**** AVAILABLE DATA
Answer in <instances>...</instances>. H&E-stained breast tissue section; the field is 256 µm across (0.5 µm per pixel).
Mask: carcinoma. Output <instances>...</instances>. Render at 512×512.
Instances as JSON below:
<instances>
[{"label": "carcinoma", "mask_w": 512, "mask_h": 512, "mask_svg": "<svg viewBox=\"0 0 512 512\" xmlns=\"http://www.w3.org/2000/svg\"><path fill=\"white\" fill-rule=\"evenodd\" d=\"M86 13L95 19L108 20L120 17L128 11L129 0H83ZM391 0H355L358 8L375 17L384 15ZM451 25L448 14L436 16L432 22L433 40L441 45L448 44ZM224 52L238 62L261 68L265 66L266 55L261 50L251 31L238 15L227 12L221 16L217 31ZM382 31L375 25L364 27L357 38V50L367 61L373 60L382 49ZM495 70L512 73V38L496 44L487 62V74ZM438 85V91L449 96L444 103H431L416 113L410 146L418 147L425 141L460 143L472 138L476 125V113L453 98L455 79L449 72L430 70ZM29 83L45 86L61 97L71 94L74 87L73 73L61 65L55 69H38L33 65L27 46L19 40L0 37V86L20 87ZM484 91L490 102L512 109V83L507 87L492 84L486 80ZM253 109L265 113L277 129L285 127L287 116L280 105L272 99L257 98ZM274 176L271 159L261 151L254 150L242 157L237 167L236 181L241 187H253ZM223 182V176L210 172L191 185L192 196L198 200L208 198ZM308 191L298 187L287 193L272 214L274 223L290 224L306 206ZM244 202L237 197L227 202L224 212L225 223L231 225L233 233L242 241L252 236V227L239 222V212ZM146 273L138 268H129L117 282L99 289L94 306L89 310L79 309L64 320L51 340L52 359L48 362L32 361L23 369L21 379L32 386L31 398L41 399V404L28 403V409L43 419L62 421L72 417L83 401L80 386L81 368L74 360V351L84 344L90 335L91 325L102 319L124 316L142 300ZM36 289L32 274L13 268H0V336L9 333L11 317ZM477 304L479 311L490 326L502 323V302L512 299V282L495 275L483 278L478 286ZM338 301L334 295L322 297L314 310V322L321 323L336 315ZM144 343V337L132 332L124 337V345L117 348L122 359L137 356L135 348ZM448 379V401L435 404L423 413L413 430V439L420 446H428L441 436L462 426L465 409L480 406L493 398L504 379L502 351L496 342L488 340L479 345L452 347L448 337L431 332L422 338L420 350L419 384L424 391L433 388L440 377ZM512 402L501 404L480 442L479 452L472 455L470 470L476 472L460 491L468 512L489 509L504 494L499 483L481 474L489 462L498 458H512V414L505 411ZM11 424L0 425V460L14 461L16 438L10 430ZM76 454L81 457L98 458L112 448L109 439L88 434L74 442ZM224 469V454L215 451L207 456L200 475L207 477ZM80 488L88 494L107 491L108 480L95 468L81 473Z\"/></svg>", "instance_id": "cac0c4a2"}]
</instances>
********
Count every line in the entries above where the word "carcinoma" appears; respond with the number alone.

2